• **Prompt**
Count the lines in the data below that include the word "plate", then state the total and nothing besides.
--------------------
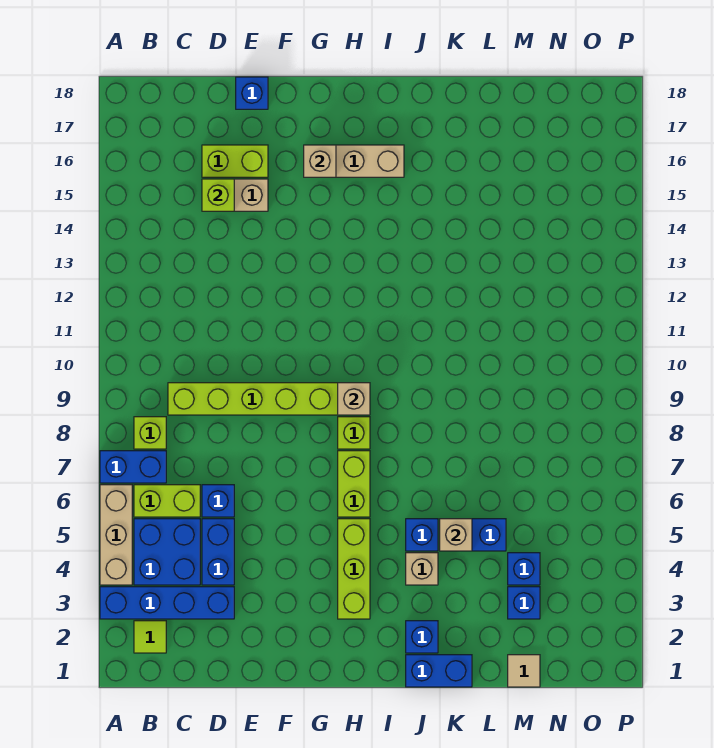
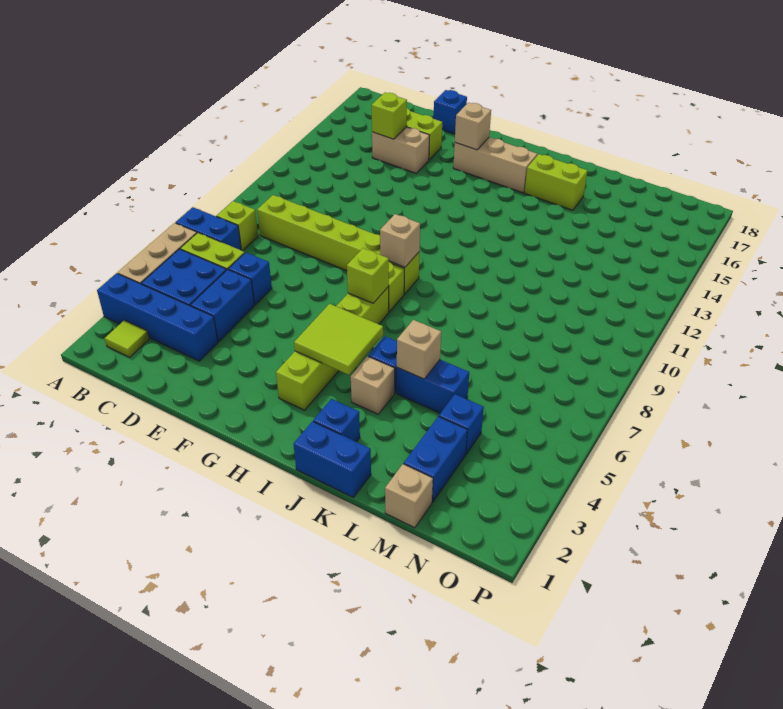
none -> lime tile H4:I5 level 2
none -> lime brick H7 level 2
none -> lime brick J16:K16 level 1
tan tile M1 level 1 -> tan brick M1 level 1
blue brick M3 level 1 -> blue brick M2:M3 level 1

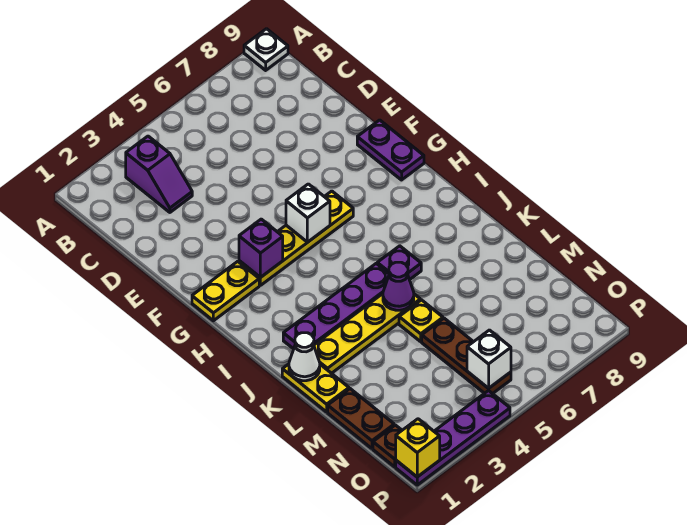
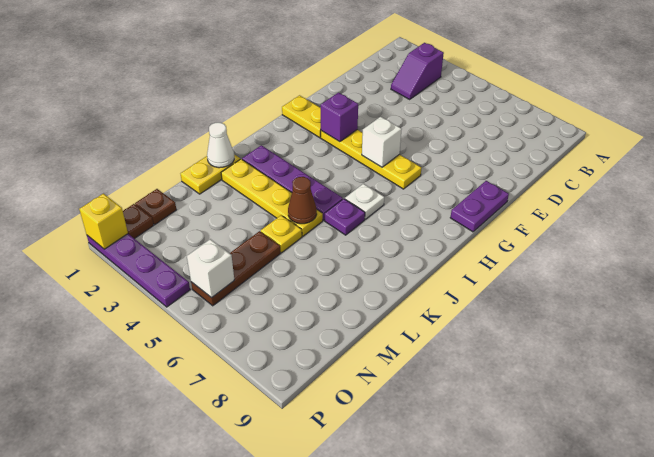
white plate A9 level 1 -> white plate I6 level 1
purple cone K5 level 2 -> brown cone K5 level 2
brown plate M1:N1 level 1 -> brown plate N1 level 1

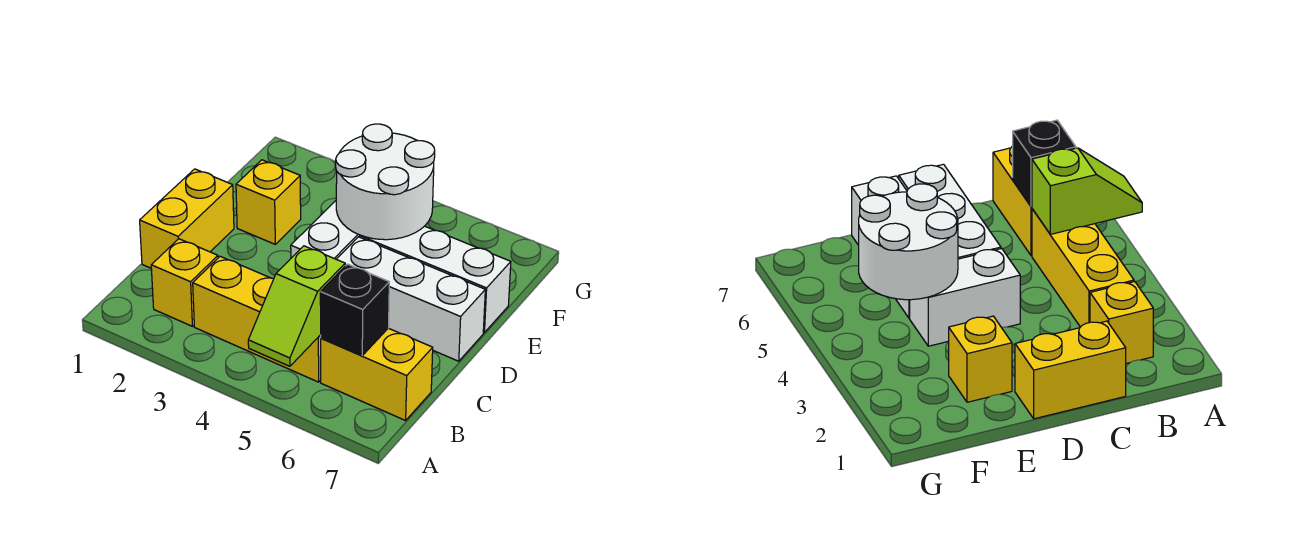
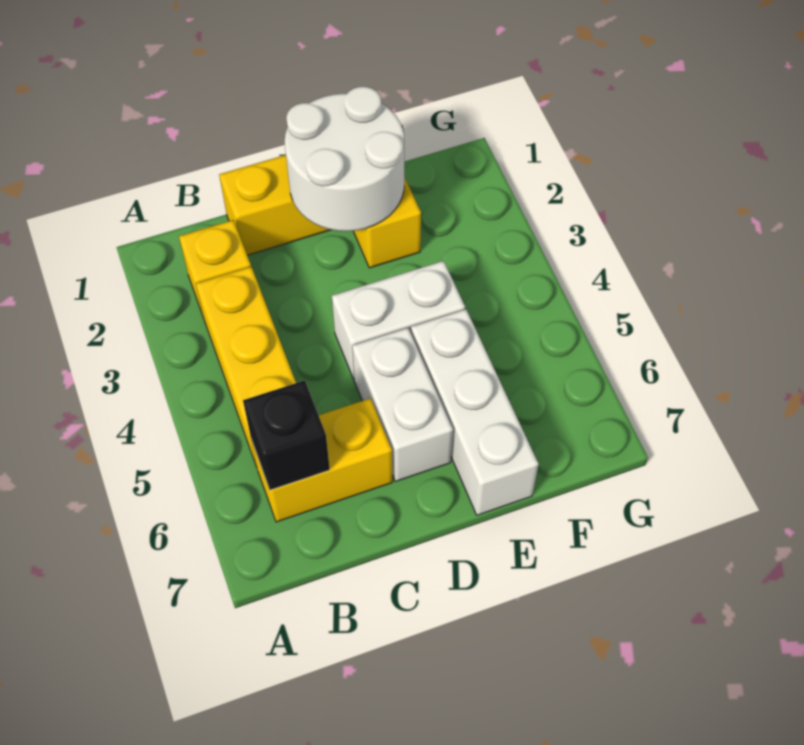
lime slope A5:B5 level 2 top B -> none
yellow brick B6:B7 level 1 -> yellow brick B6:C6 level 1
white brick D5:D7 level 1 -> white brick D5:D6 level 1
white round brick E4:F5 level 2 -> white round brick D1:E2 level 2

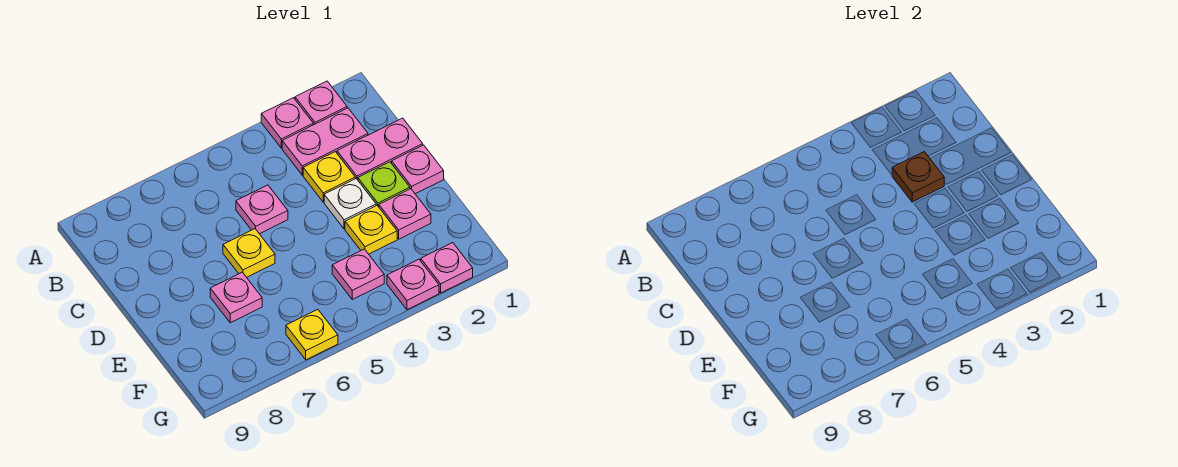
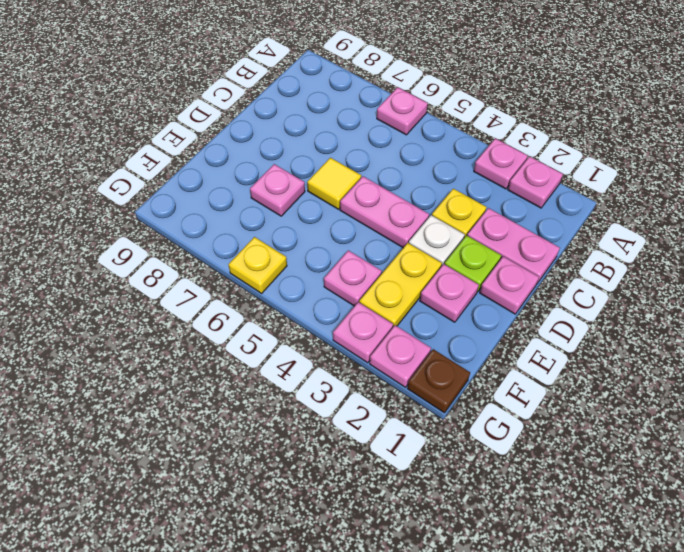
pink plate B2:B3 level 1 -> pink plate D4:D5 level 1
brown plate C3 level 2 -> brown plate G1 level 1
pink plate C5 level 1 -> pink plate A6 level 1
yellow plate D6 level 1 -> yellow tile D6 level 1
yellow plate E3 level 1 -> yellow plate E3:F3 level 1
--------------------
• **Answer to this problem**
7